**Directions for this task:** Start to finish, copy the data exactly.

Entries taken from a collection:
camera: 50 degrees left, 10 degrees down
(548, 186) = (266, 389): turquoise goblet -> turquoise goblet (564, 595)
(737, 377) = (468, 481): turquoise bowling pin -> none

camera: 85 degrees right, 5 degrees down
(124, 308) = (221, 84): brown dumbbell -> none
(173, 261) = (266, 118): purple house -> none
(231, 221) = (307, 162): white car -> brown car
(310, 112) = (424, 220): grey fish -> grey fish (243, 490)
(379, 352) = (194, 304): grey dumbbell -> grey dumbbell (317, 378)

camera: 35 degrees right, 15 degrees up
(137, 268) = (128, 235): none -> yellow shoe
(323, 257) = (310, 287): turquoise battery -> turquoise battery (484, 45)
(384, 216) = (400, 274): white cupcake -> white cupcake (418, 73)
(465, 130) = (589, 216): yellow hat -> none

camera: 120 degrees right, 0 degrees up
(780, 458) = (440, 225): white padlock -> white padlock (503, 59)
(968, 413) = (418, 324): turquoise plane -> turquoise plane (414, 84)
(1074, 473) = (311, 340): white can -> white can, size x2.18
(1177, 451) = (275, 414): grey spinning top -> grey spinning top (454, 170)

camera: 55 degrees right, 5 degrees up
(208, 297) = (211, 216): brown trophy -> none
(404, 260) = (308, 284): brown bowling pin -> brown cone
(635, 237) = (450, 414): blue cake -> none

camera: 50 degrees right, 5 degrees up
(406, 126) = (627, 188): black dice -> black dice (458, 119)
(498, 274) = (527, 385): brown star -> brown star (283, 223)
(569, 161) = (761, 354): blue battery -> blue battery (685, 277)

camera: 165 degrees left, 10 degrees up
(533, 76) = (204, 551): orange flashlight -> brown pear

**Written reply:**
camera: 50 degrees left, 10 degrees down
(548, 186) = (266, 389): turquoise goblet -> turquoise goblet (564, 595)
(737, 377) = (468, 481): turquoise bowling pin -> none

camera: 85 degrees right, 5 degrees down
(124, 308) = (221, 84): brown dumbbell -> none
(173, 261) = (266, 118): purple house -> none
(231, 221) = (307, 162): white car -> brown car
(310, 112) = (424, 220): grey fish -> grey fish (243, 490)
(379, 352) = (194, 304): grey dumbbell -> grey dumbbell (317, 378)

camera: 35 degrees right, 15 degrees up
(137, 268) = (128, 235): none -> yellow shoe
(323, 257) = (310, 287): turquoise battery -> turquoise battery (484, 45)
(384, 216) = (400, 274): white cupcake -> white cupcake (418, 73)
(465, 130) = (589, 216): yellow hat -> none

camera: 120 degrees right, 0 degrees up
(780, 458) = (440, 225): white padlock -> white padlock (503, 59)
(968, 413) = (418, 324): turquoise plane -> turquoise plane (414, 84)
(1074, 473) = (311, 340): white can -> white can, size x2.18
(1177, 451) = (275, 414): grey spinning top -> grey spinning top (454, 170)

camera: 55 degrees right, 5 degrees up
(208, 297) = (211, 216): brown trophy -> none
(404, 260) = (308, 284): brown bowling pin -> brown cone
(635, 237) = (450, 414): blue cake -> none

camera: 50 degrees right, 5 degrees up
(406, 126) = (627, 188): black dice -> black dice (458, 119)
(498, 274) = (527, 385): brown star -> brown star (283, 223)
(569, 161) = (761, 354): blue battery -> blue battery (685, 277)

camera: 165 degrees left, 10 degrees up
(533, 76) = (204, 551): orange flashlight -> brown pear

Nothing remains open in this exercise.